PROBLEM STATEMENT:
Go through the entries below and print, exactly, the lines starting at the one with "D1: diode 1N914 (A N_26, K VBUS) -> none" and ending at the one with "U8 pin X1: N_20 -> N_2", keeping both ends and no others.

INPUT DATA:
* * *

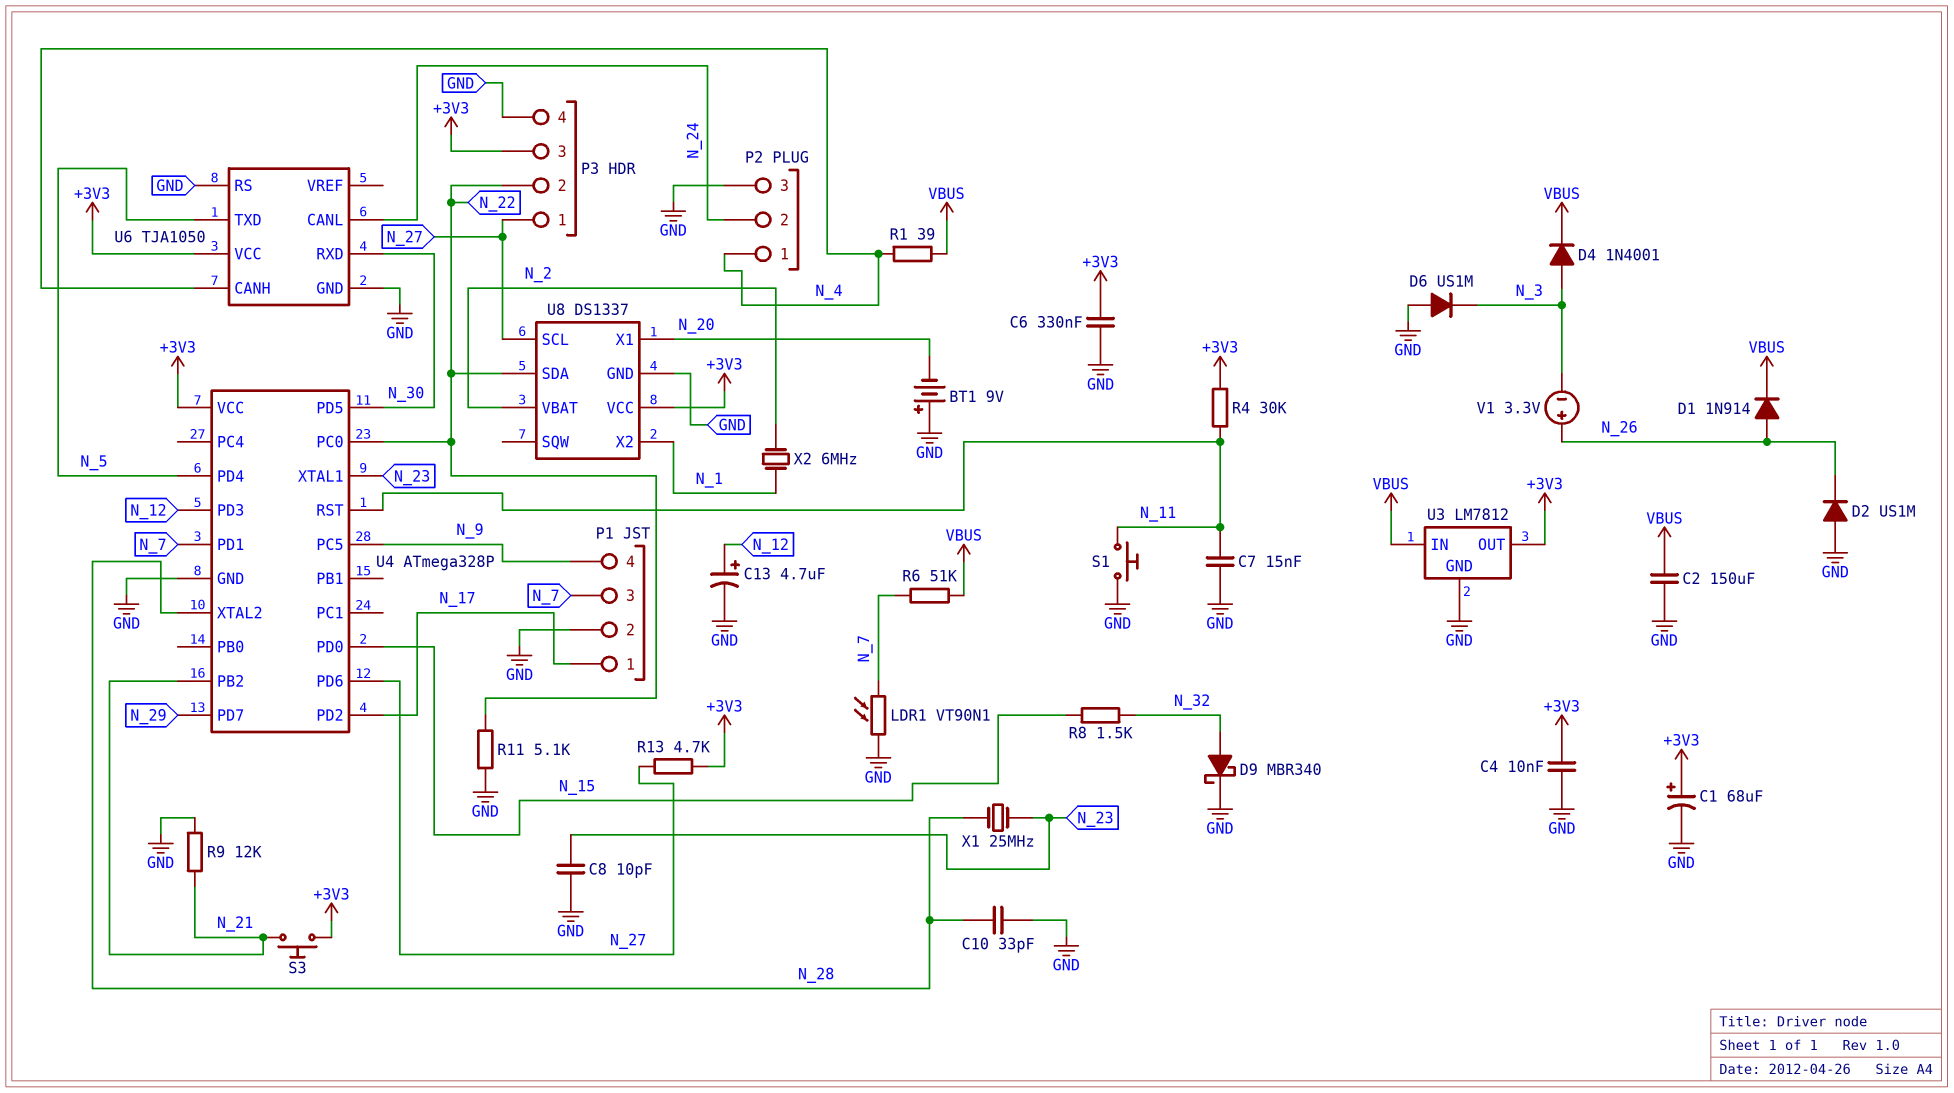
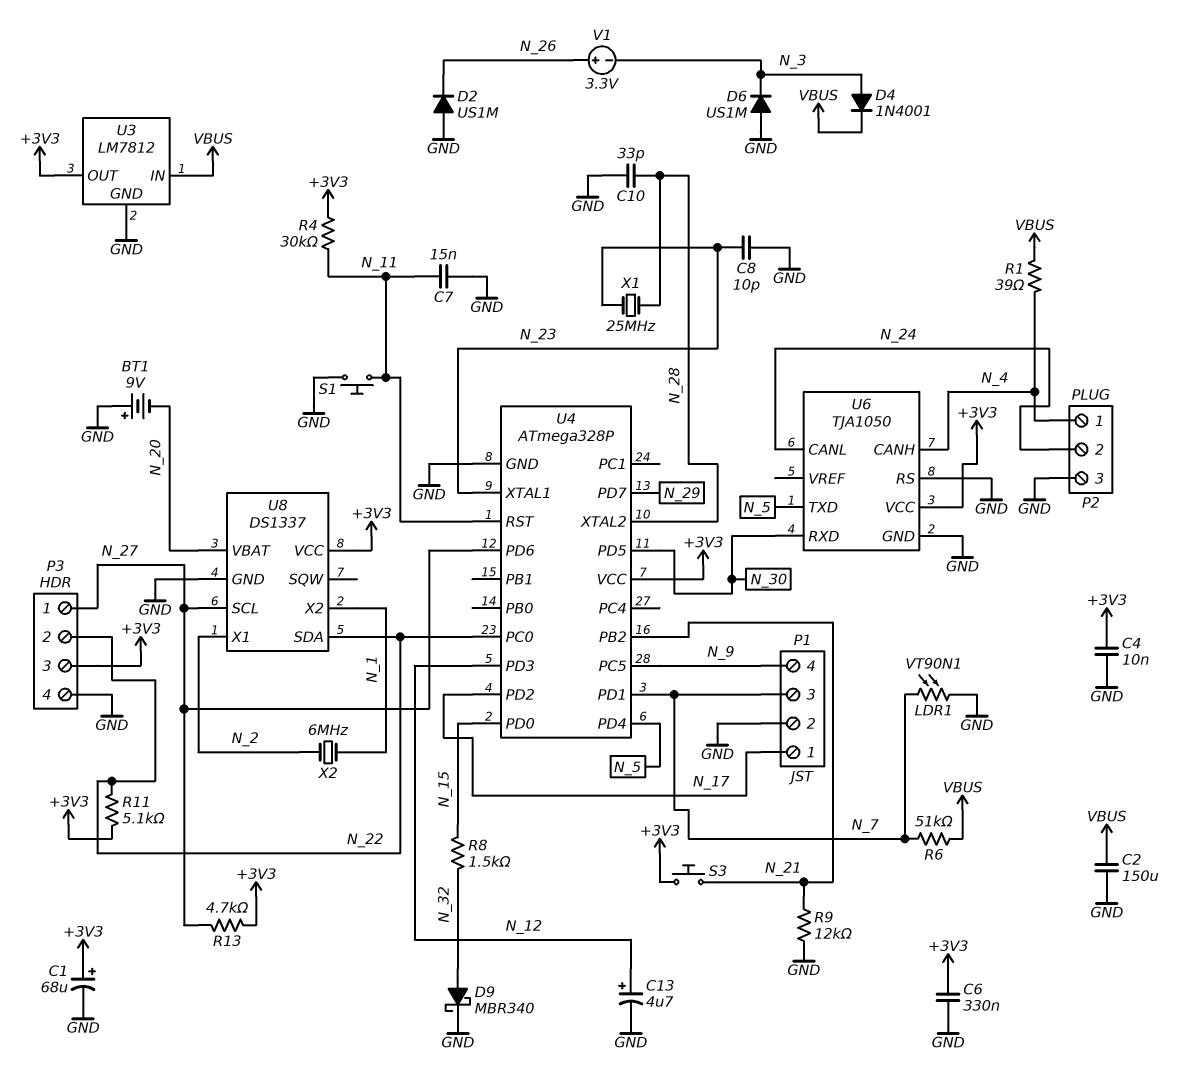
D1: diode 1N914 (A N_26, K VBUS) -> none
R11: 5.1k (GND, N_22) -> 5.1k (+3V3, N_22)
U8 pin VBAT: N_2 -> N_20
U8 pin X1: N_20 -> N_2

* * *

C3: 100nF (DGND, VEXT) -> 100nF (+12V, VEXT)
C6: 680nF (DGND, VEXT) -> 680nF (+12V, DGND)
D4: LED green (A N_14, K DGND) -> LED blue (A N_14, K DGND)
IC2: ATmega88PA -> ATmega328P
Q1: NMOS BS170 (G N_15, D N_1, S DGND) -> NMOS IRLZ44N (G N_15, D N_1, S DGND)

* * *

EXERCISE ANSWER:
D1: diode 1N914 (A N_26, K VBUS) -> none
R11: 5.1k (GND, N_22) -> 5.1k (+3V3, N_22)
U8 pin VBAT: N_2 -> N_20
U8 pin X1: N_20 -> N_2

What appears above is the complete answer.